Task to carry out - Each line of the data below that includes the string "triangle" must be copied.

Data supplied -
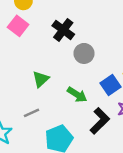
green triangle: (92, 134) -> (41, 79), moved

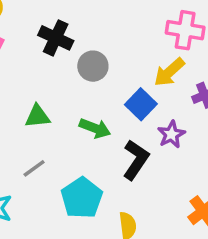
green triangle: (41, 79) -> (38, 116), turned 48

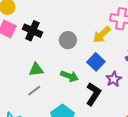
black cross: (56, 38) -> (32, 31), moved
yellow arrow: (169, 72) -> (102, 35), moved
gray line: (34, 168) -> (34, 91), moved

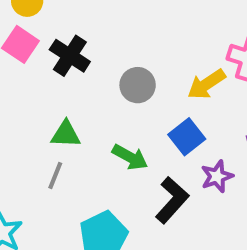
gray line: (34, 91) -> (55, 176), turned -40

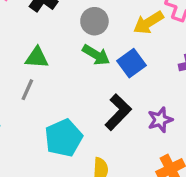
green arrow: (130, 157) -> (96, 55), moved
purple star: (217, 176) -> (160, 120), moved

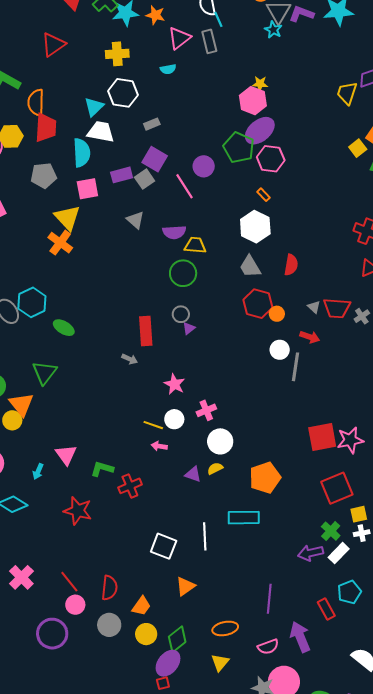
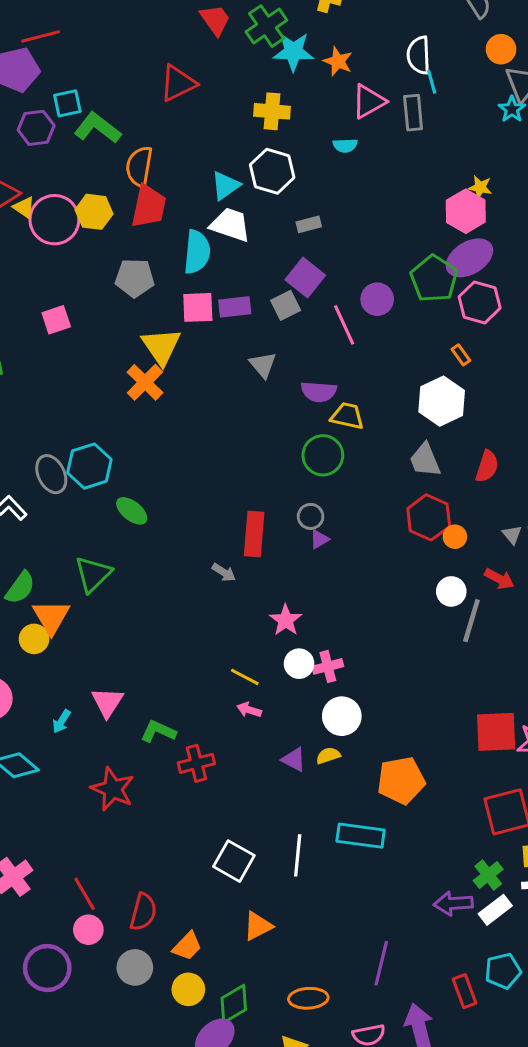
purple rectangle: (122, 175) -> (235, 307), moved
white circle: (174, 419) -> (299, 664), moved

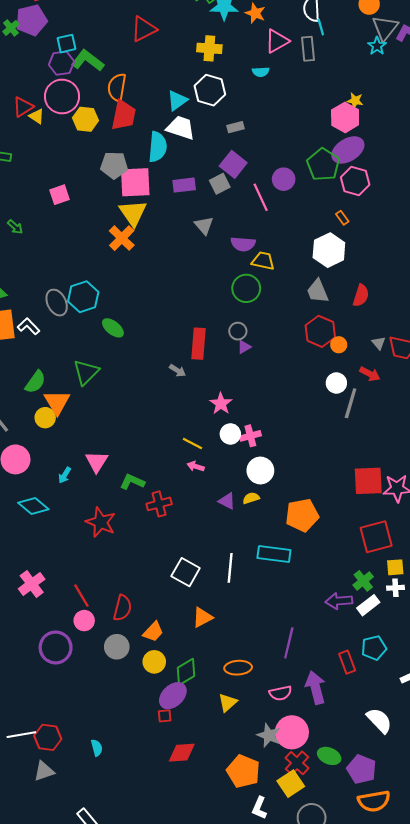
purple hexagon: (36, 128) -> (62, 63), moved
pink circle: (54, 220) -> (62, 96), moved
pink square: (198, 307) -> (135, 182), moved, size x1.4

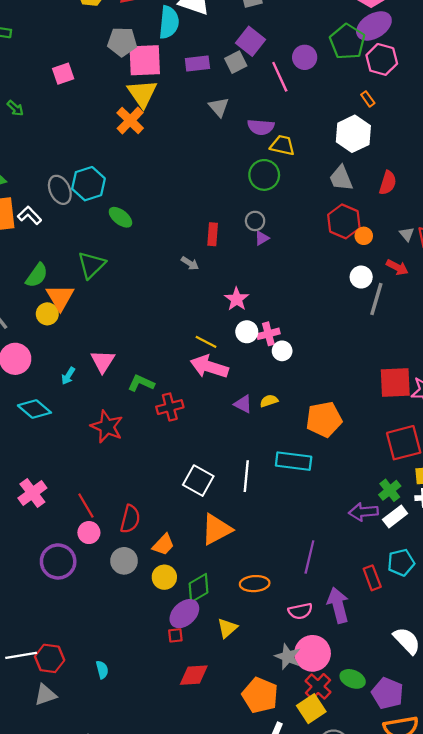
red rectangle: (199, 344) -> (213, 234), size x0.7
pink arrow: (196, 466) -> (209, 367), size x2.0
white circle: (260, 471) -> (282, 351), moved, size x0.7
orange triangle: (203, 617) -> (216, 529), size x1.4
yellow triangle: (228, 703) -> (227, 628), moved

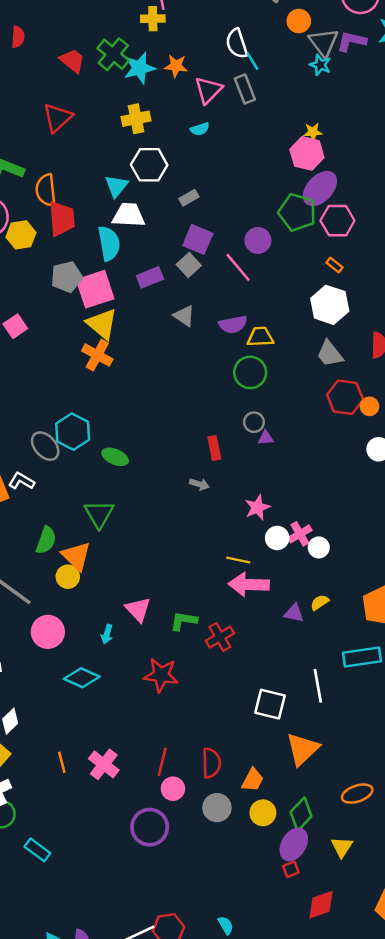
purple triangle: (262, 238) -> (266, 438), turned 42
pink star: (237, 299) -> (257, 507), turned 30
red line: (86, 506) -> (162, 762), turned 60

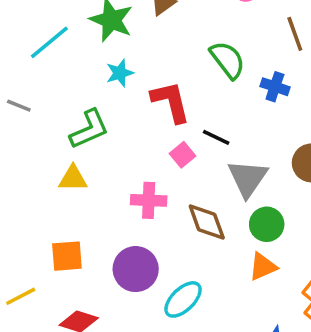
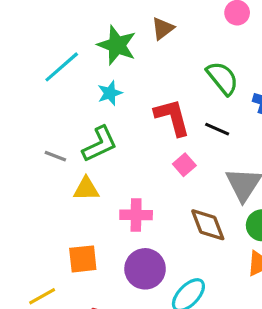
cyan star: (120, 73) -> (110, 93), moved
gray line: (19, 106) -> (55, 156), moved
black line: (216, 137) -> (217, 129), moved
pink cross: (149, 200) -> (136, 215), moved

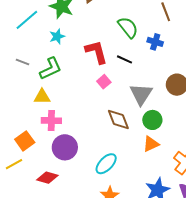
gray line: (55, 156) -> (22, 62), moved
pink cross: (136, 215) -> (51, 121), moved
orange square: (83, 259) -> (25, 141), moved, turned -30
purple circle: (145, 269) -> (65, 147), moved

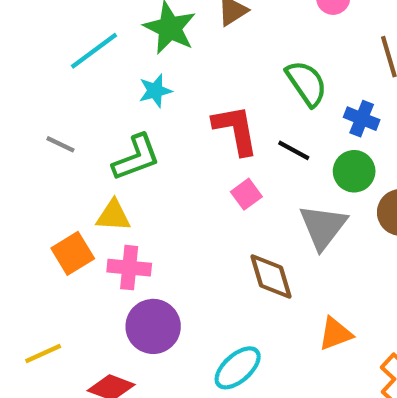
gray line: (22, 62) -> (60, 144), moved
green circle: (152, 120) -> (354, 171), moved
orange square: (25, 141) -> (73, 253), moved

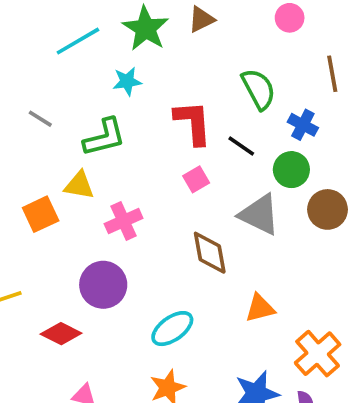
gray triangle: (323, 227) -> (259, 215), turned -48
pink cross: (129, 268) -> (124, 221), moved, turned -36

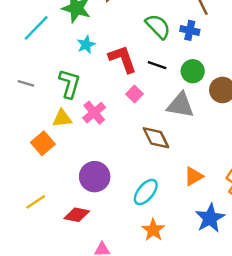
cyan star: (127, 81) -> (86, 45), moved
blue cross: (303, 125) -> (190, 30), moved
green L-shape: (104, 137) -> (70, 84), turned -44
pink cross: (124, 221) -> (94, 113), moved
orange triangle: (260, 308) -> (194, 176), moved

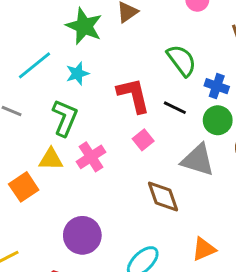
cyan line: (36, 28) -> (35, 65), moved
blue cross: (190, 30) -> (217, 86), moved
cyan star: (86, 45) -> (77, 74), moved

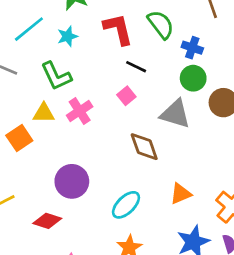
red L-shape: (133, 95) -> (118, 29), moved
black line: (175, 108) -> (136, 67), moved
green L-shape: (65, 118) -> (56, 76), turned 132

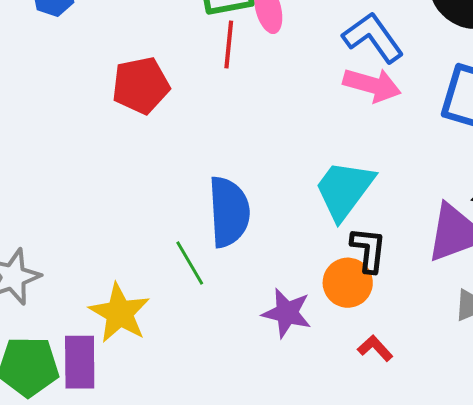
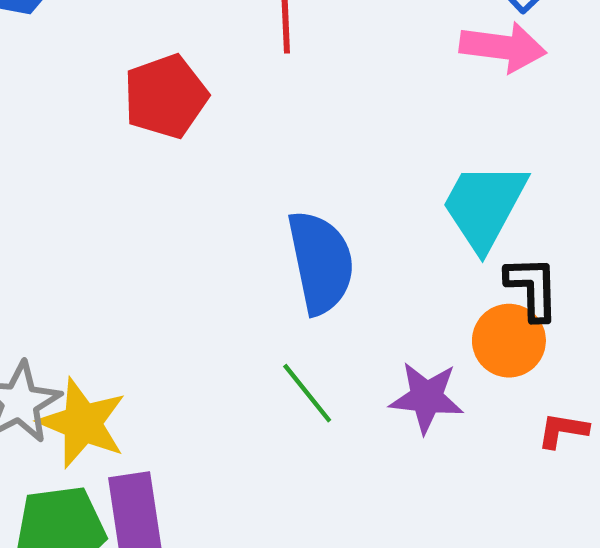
green line: (190, 263) -> (307, 393), moved
yellow star: (119, 313) -> (82, 423), moved
red L-shape: (375, 348) -> (563, 430), turned -30

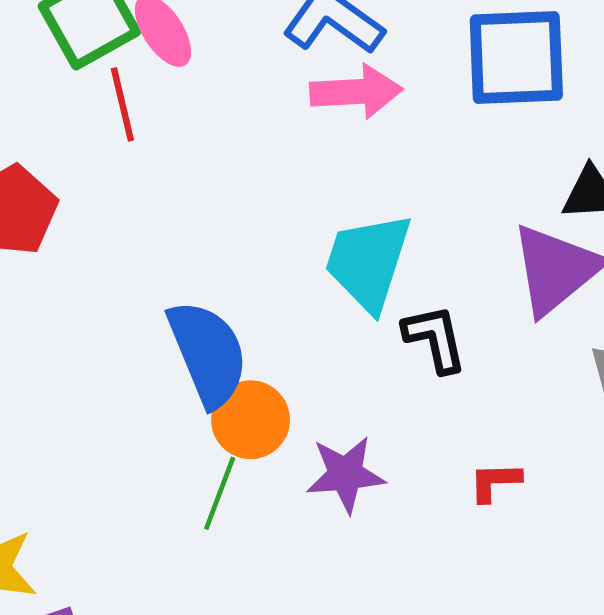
orange circle: (509, 341) -> (251, 420), moved
green line: (307, 393) -> (220, 493), turned 70

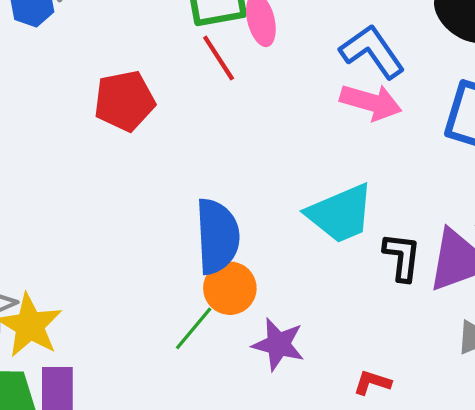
red line: (122, 104) -> (219, 58), turned -39
cyan trapezoid: (368, 262) -> (340, 214), turned -150
black L-shape: (435, 339) -> (402, 257), moved

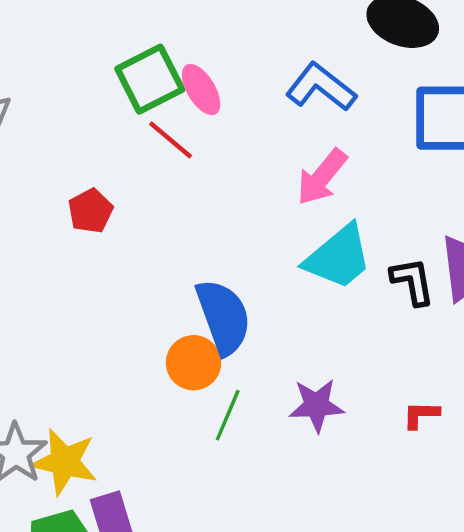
red pentagon: (124, 101) -> (90, 211), size x0.7
pink arrow: (371, 102) -> (322, 177), moved, turned 130
orange circle: (230, 288) -> (193, 363), moved

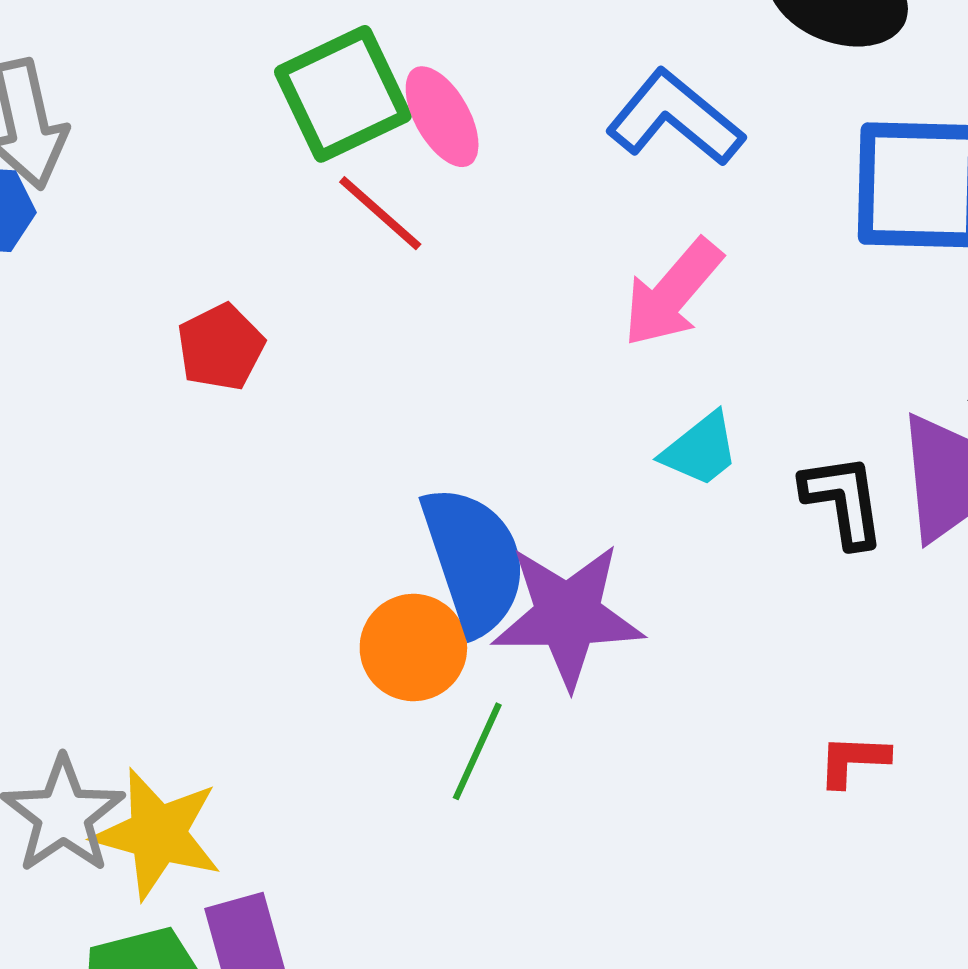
cyan trapezoid: (338, 257) -> (700, 450), size x0.6
purple star: (317, 405) -> (568, 615), moved, size x1.4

Problem solution -
green triangle: (92, 134) -> (41, 79), moved
green triangle: (41, 79) -> (38, 116), turned 48
orange triangle: (203, 617) -> (216, 529), size x1.4
yellow triangle: (228, 703) -> (227, 628), moved
purple triangle: (262, 238) -> (266, 438), turned 42
gray triangle: (323, 227) -> (259, 215), turned -48
orange triangle: (260, 308) -> (194, 176), moved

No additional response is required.